Exercise prompt
Your copy should match the entries exactly, with the pictures left out.

The data
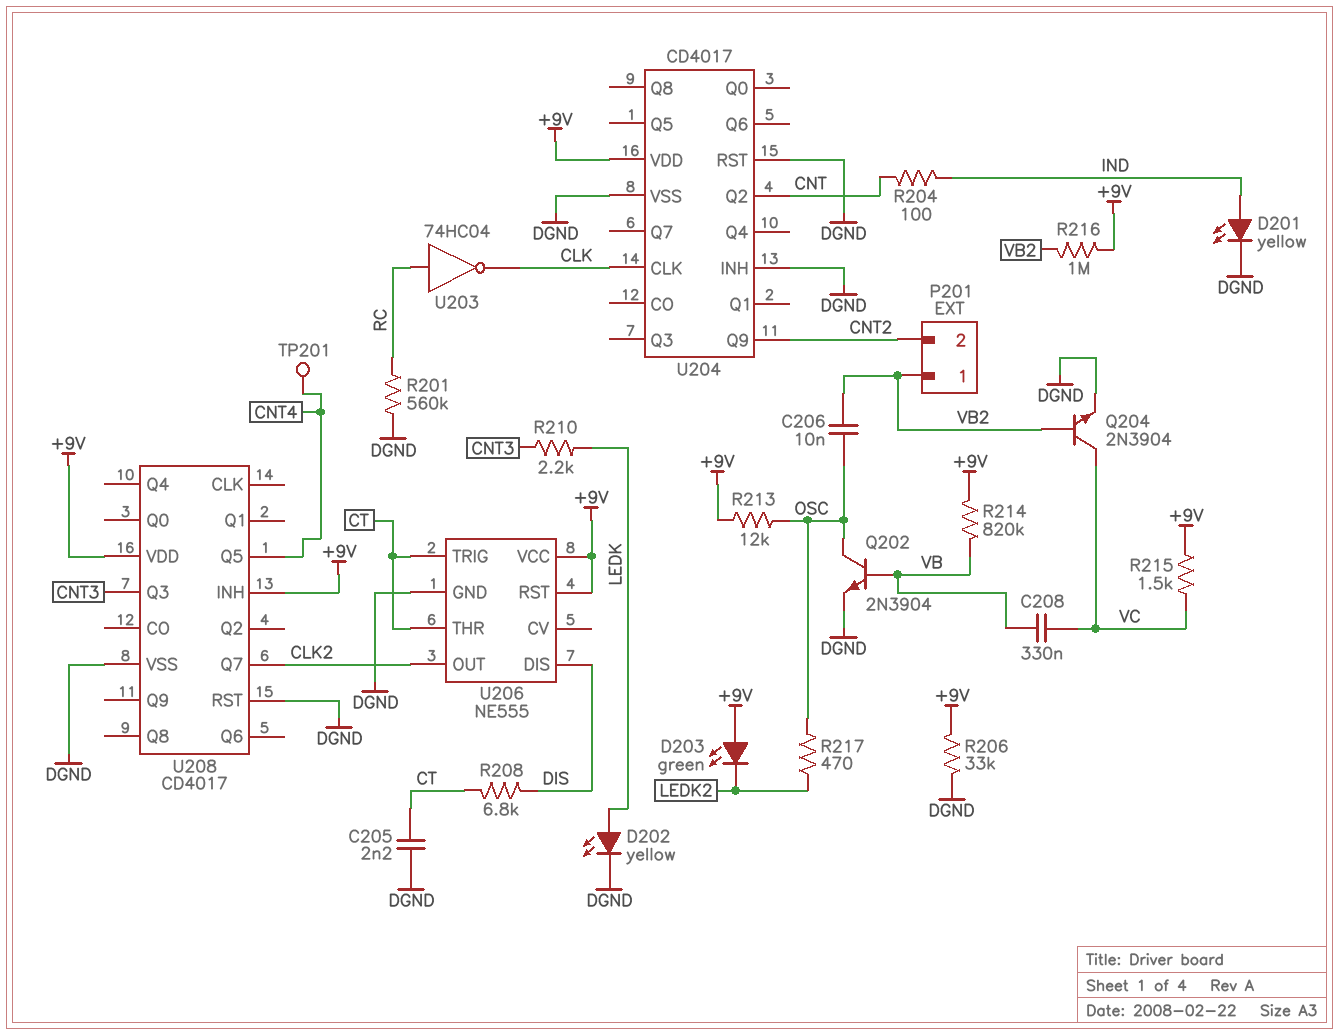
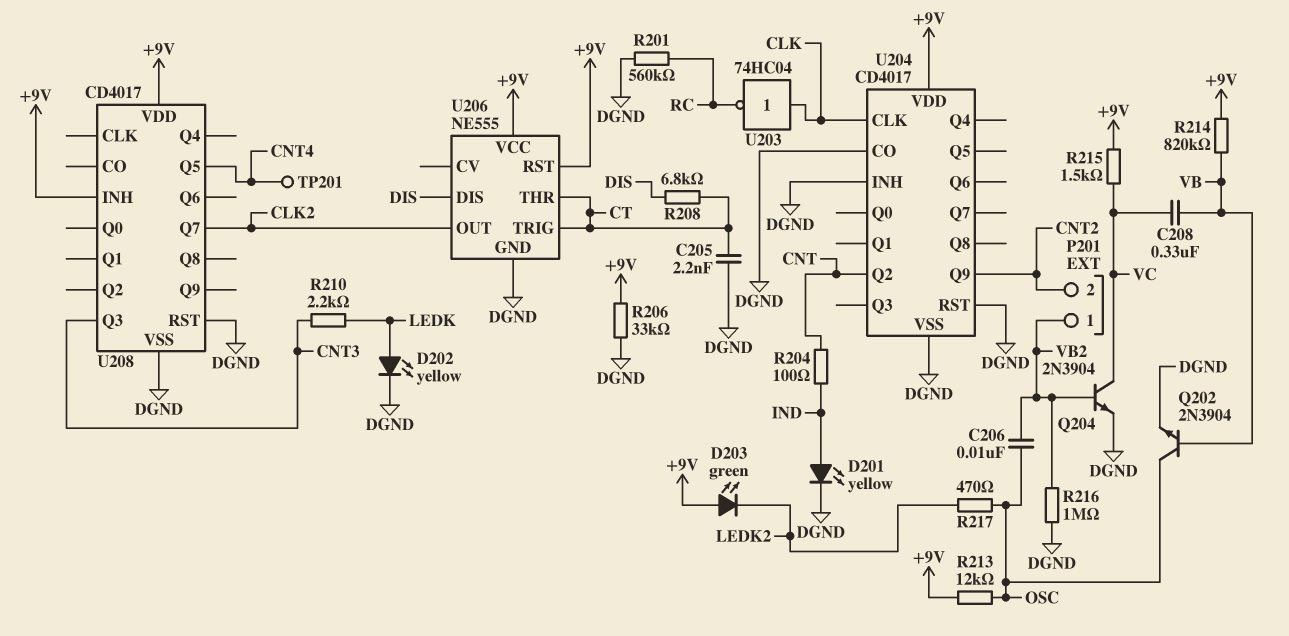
R216: 1M (+9V, VB2) -> 1M (DGND, VB2)
U203: NOT 74HC04 (in RC, out CLK) -> NOT 74HC04 (in CLK, out RC)
U204 pin CO: none -> DGND

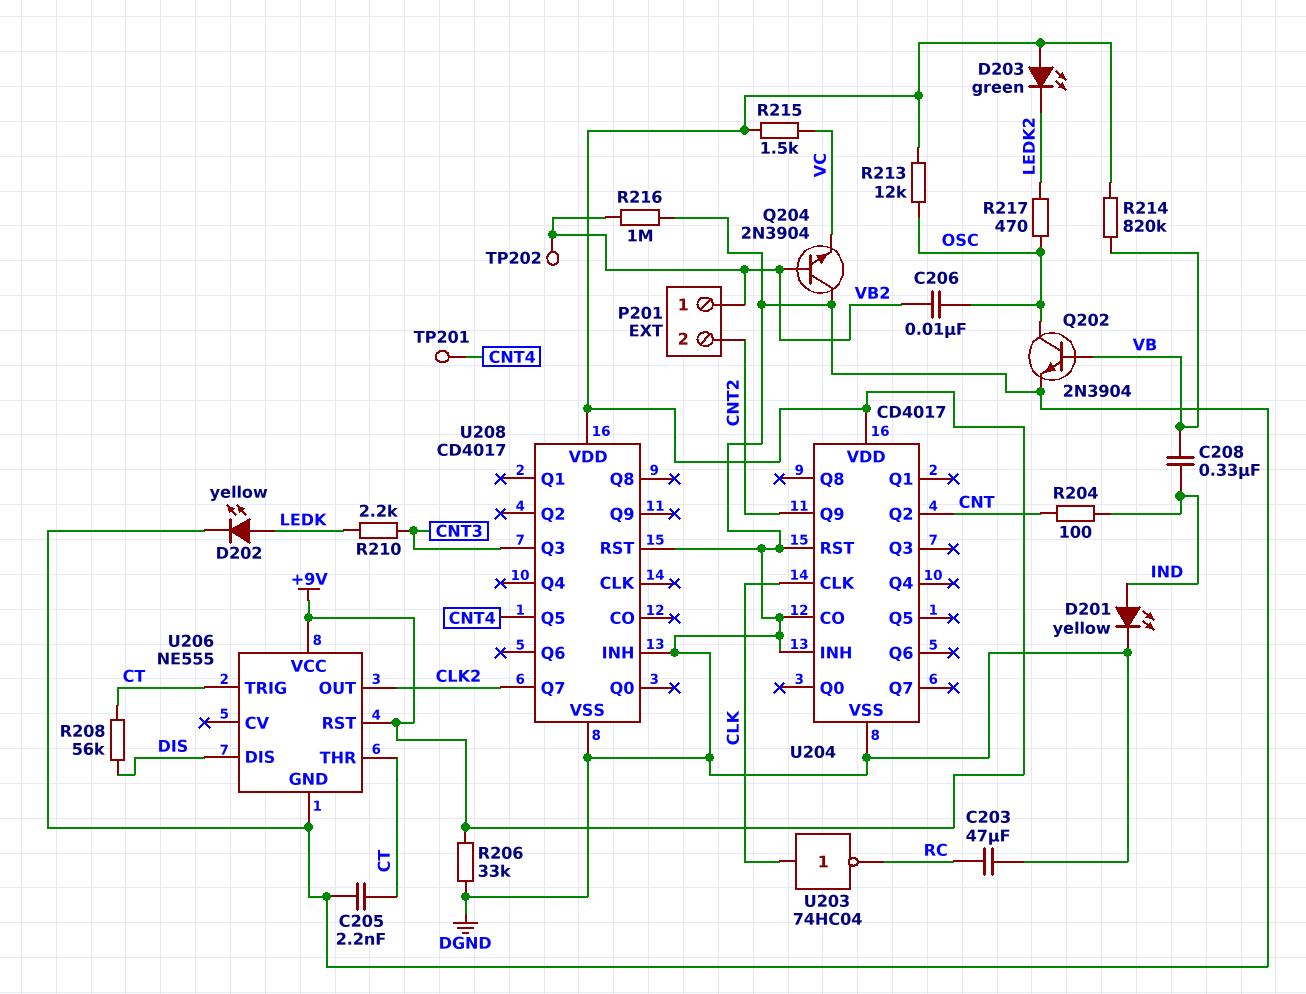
C203: none -> 47uF (DGND, RC)
C208: 330nF (VB, VC) -> 330nF (IND, VB)
Q204: NPN 2N3904 (B VB2, C VC, E DGND) -> NPN 2N3904 (B VB2, C DGND, E VC)
R201: 560k (DGND, RC) -> none
R208: 6.8k (CT, DIS) -> 56k (CT, DIS)
TP202: none -> test point (VB2)
U208 pin INH: +9V -> DGND

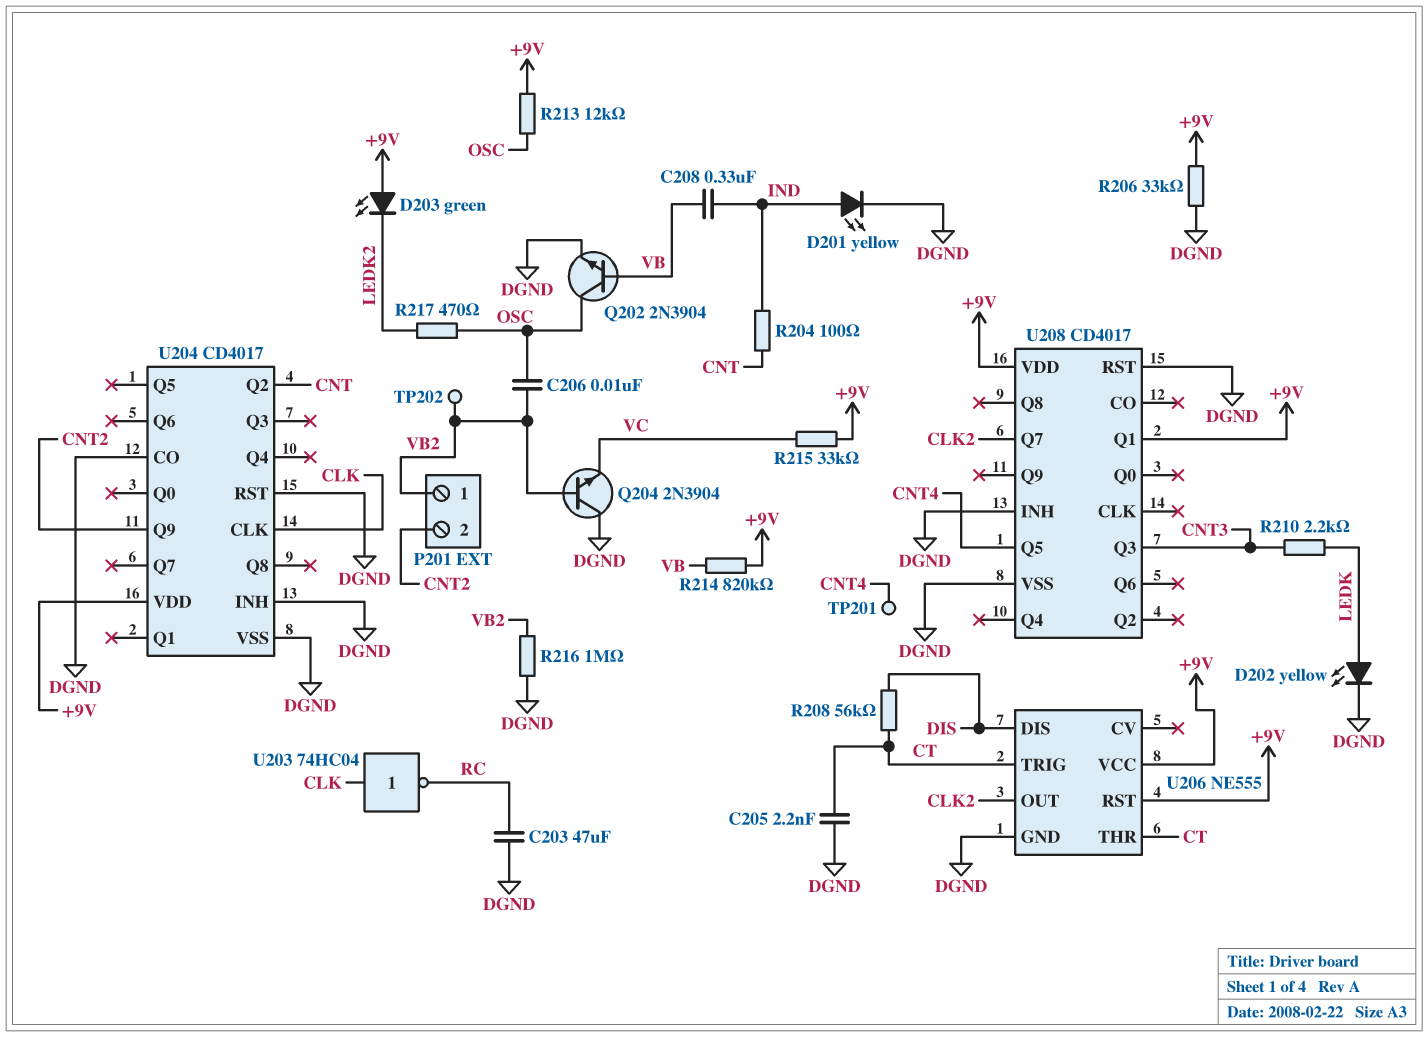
R215: 1.5k (+9V, VC) -> 33k (+9V, VC)
U208 pin Q1: none -> +9V

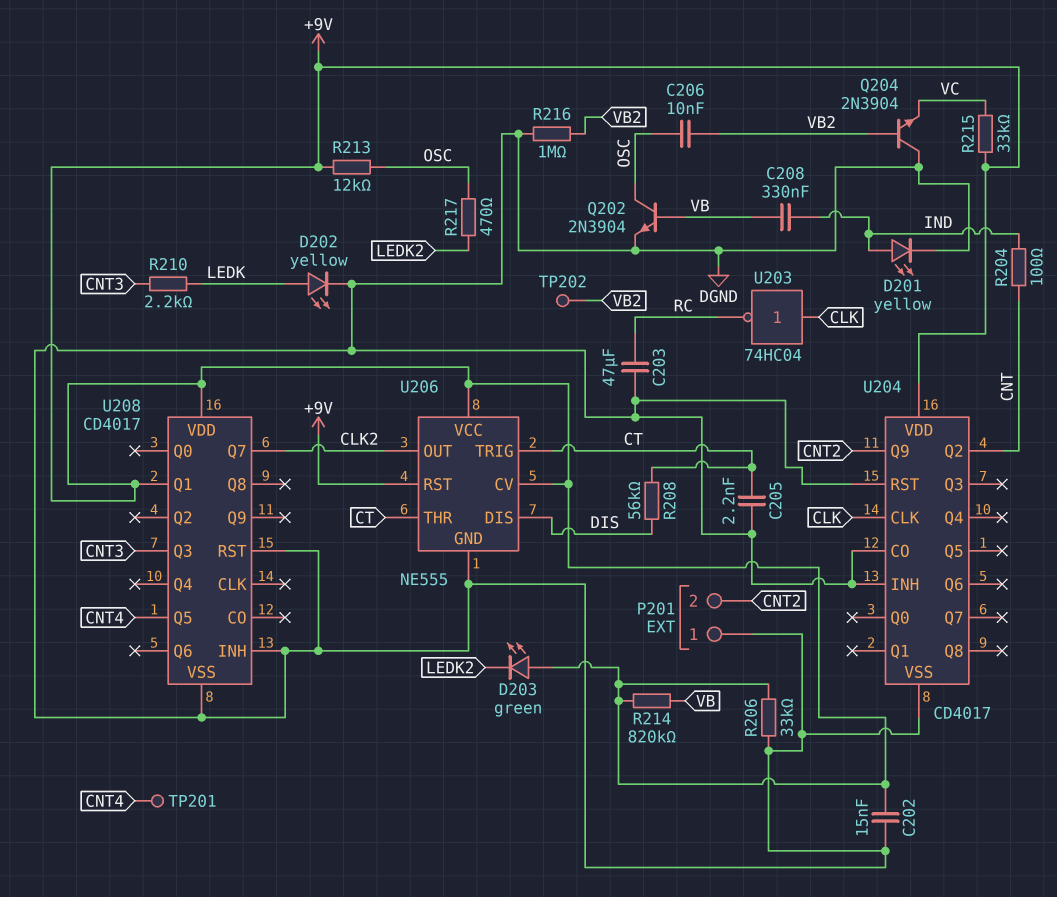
C202: none -> 15nF (+9V, DGND)
P201 pin 1: VB2 -> DGND
U206 pin CV: none -> +9V

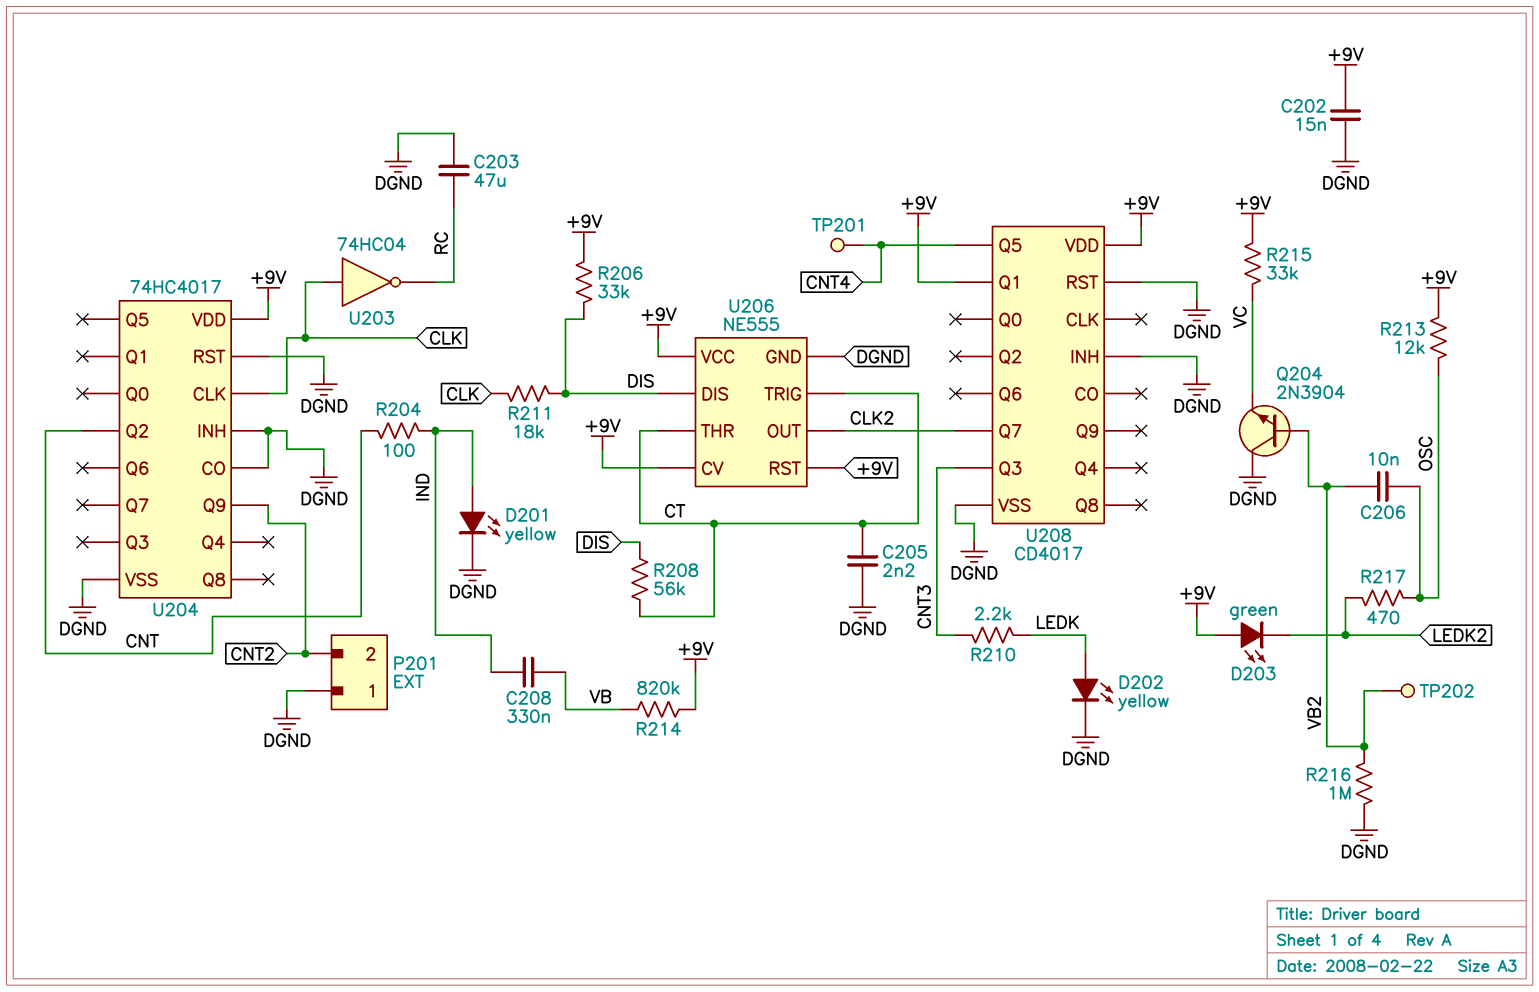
Q202: NPN 2N3904 (B VB, C OSC, E DGND) -> none
R206: 33k (+9V, DGND) -> 33k (+9V, DIS)
R211: none -> 18k (CLK, DIS)
U204: CD4017 -> 74HC4017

Result for this task
R216: 1M (+9V, VB2) -> 1M (DGND, VB2)
U203: NOT 74HC04 (in RC, out CLK) -> NOT 74HC04 (in CLK, out RC)
U204 pin CO: none -> DGND

C203: none -> 47uF (DGND, RC)
C208: 330nF (VB, VC) -> 330nF (IND, VB)
Q204: NPN 2N3904 (B VB2, C VC, E DGND) -> NPN 2N3904 (B VB2, C DGND, E VC)
R201: 560k (DGND, RC) -> none
R208: 6.8k (CT, DIS) -> 56k (CT, DIS)
TP202: none -> test point (VB2)
U208 pin INH: +9V -> DGND

R215: 1.5k (+9V, VC) -> 33k (+9V, VC)
U208 pin Q1: none -> +9V

C202: none -> 15nF (+9V, DGND)
P201 pin 1: VB2 -> DGND
U206 pin CV: none -> +9V

Q202: NPN 2N3904 (B VB, C OSC, E DGND) -> none
R206: 33k (+9V, DGND) -> 33k (+9V, DIS)
R211: none -> 18k (CLK, DIS)
U204: CD4017 -> 74HC4017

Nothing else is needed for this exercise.